◆ **Goal**
Copy every one of the entries below word for word, keeping them in the same order.

Stored records
::::::::

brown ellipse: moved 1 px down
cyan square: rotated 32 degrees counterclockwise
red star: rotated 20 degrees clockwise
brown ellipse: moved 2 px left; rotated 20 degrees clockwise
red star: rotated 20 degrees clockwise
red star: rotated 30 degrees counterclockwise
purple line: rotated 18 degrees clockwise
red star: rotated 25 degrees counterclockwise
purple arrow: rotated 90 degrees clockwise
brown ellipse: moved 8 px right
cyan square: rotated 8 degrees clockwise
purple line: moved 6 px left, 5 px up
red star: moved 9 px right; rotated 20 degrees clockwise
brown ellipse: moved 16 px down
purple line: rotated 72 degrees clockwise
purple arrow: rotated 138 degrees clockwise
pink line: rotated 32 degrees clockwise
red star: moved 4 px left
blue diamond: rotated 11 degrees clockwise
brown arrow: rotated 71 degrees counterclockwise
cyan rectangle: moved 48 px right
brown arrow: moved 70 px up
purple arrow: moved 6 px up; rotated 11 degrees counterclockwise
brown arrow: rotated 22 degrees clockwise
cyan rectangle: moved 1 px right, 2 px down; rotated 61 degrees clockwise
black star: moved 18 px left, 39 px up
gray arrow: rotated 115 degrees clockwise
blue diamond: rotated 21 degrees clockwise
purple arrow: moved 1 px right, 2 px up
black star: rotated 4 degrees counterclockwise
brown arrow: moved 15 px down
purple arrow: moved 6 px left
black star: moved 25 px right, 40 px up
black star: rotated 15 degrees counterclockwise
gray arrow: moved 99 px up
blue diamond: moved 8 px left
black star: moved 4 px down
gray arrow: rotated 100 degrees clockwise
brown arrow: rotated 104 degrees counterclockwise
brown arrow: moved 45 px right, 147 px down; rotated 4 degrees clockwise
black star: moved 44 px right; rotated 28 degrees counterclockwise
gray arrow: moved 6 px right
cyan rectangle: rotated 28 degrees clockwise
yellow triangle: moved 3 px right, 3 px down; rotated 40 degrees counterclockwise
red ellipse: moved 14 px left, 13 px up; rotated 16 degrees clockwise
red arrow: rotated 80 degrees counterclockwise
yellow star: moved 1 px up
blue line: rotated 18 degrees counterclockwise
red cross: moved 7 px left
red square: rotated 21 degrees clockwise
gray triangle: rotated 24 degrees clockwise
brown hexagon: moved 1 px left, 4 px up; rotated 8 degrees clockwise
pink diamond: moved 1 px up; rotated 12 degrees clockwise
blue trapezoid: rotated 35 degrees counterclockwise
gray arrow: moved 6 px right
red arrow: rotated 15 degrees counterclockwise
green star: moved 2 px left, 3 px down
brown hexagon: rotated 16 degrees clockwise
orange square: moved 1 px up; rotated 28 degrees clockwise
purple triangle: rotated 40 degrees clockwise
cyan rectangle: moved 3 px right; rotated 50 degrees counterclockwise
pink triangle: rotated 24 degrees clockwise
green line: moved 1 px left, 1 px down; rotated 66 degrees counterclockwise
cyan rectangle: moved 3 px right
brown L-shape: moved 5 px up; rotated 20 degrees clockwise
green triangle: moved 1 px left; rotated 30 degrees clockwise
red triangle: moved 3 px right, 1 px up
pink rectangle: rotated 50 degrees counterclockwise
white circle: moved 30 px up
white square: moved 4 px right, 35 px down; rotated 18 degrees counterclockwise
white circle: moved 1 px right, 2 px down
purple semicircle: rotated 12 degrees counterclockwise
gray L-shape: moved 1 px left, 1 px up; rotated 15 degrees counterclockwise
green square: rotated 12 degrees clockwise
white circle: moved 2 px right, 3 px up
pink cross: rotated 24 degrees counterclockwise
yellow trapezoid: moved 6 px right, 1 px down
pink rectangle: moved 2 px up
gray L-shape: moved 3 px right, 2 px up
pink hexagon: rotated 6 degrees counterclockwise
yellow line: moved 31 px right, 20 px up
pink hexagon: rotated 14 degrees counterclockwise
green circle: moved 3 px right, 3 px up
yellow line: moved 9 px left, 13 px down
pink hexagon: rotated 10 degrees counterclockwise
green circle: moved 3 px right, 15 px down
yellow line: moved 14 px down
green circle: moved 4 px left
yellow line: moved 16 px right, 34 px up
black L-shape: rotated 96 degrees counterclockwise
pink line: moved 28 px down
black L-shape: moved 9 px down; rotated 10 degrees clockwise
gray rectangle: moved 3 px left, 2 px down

::::::::

◆ **The completed task**
brown ellipse: moved 1 px down
cyan square: rotated 32 degrees counterclockwise
red star: rotated 20 degrees clockwise
brown ellipse: moved 2 px left; rotated 20 degrees clockwise
red star: rotated 20 degrees clockwise
red star: rotated 30 degrees counterclockwise
purple line: rotated 18 degrees clockwise
red star: rotated 25 degrees counterclockwise
purple arrow: rotated 90 degrees clockwise
brown ellipse: moved 8 px right
cyan square: rotated 8 degrees clockwise
purple line: moved 6 px left, 5 px up
red star: moved 9 px right; rotated 20 degrees clockwise
brown ellipse: moved 16 px down
purple line: rotated 72 degrees clockwise
purple arrow: rotated 138 degrees clockwise
pink line: rotated 32 degrees clockwise
red star: moved 4 px left
blue diamond: rotated 11 degrees clockwise
brown arrow: rotated 71 degrees counterclockwise
cyan rectangle: moved 48 px right
brown arrow: moved 70 px up
purple arrow: moved 6 px up; rotated 11 degrees counterclockwise
brown arrow: rotated 22 degrees clockwise
cyan rectangle: moved 1 px right, 2 px down; rotated 61 degrees clockwise
black star: moved 18 px left, 39 px up
gray arrow: rotated 115 degrees clockwise
blue diamond: rotated 21 degrees clockwise
purple arrow: moved 1 px right, 2 px up
black star: rotated 4 degrees counterclockwise
brown arrow: moved 15 px down
purple arrow: moved 6 px left
black star: moved 25 px right, 40 px up
black star: rotated 15 degrees counterclockwise
gray arrow: moved 99 px up
blue diamond: moved 8 px left
black star: moved 4 px down
gray arrow: rotated 100 degrees clockwise
brown arrow: rotated 104 degrees counterclockwise
brown arrow: moved 45 px right, 147 px down; rotated 4 degrees clockwise
black star: moved 44 px right; rotated 28 degrees counterclockwise
gray arrow: moved 6 px right
cyan rectangle: rotated 28 degrees clockwise
yellow triangle: moved 3 px right, 3 px down; rotated 40 degrees counterclockwise
red ellipse: moved 14 px left, 13 px up; rotated 16 degrees clockwise
red arrow: rotated 80 degrees counterclockwise
yellow star: moved 1 px up
blue line: rotated 18 degrees counterclockwise
red cross: moved 7 px left
red square: rotated 21 degrees clockwise
gray triangle: rotated 24 degrees clockwise
brown hexagon: moved 1 px left, 4 px up; rotated 8 degrees clockwise
pink diamond: moved 1 px up; rotated 12 degrees clockwise
blue trapezoid: rotated 35 degrees counterclockwise
gray arrow: moved 6 px right
red arrow: rotated 15 degrees counterclockwise
green star: moved 2 px left, 3 px down
brown hexagon: rotated 16 degrees clockwise
orange square: moved 1 px up; rotated 28 degrees clockwise
purple triangle: rotated 40 degrees clockwise
cyan rectangle: moved 3 px right; rotated 50 degrees counterclockwise
pink triangle: rotated 24 degrees clockwise
green line: moved 1 px left, 1 px down; rotated 66 degrees counterclockwise
cyan rectangle: moved 3 px right
brown L-shape: moved 5 px up; rotated 20 degrees clockwise
green triangle: moved 1 px left; rotated 30 degrees clockwise
red triangle: moved 3 px right, 1 px up
pink rectangle: rotated 50 degrees counterclockwise
white circle: moved 30 px up
white square: moved 4 px right, 35 px down; rotated 18 degrees counterclockwise
white circle: moved 1 px right, 2 px down
purple semicircle: rotated 12 degrees counterclockwise
gray L-shape: moved 1 px left, 1 px up; rotated 15 degrees counterclockwise
green square: rotated 12 degrees clockwise
white circle: moved 2 px right, 3 px up
pink cross: rotated 24 degrees counterclockwise
yellow trapezoid: moved 6 px right, 1 px down
pink rectangle: moved 2 px up
gray L-shape: moved 3 px right, 2 px up
pink hexagon: rotated 6 degrees counterclockwise
yellow line: moved 31 px right, 20 px up
pink hexagon: rotated 14 degrees counterclockwise
green circle: moved 3 px right, 3 px up
yellow line: moved 9 px left, 13 px down
pink hexagon: rotated 10 degrees counterclockwise
green circle: moved 3 px right, 15 px down
yellow line: moved 14 px down
green circle: moved 4 px left
yellow line: moved 16 px right, 34 px up
black L-shape: rotated 96 degrees counterclockwise
pink line: moved 28 px down
black L-shape: moved 9 px down; rotated 10 degrees clockwise
gray rectangle: moved 3 px left, 2 px down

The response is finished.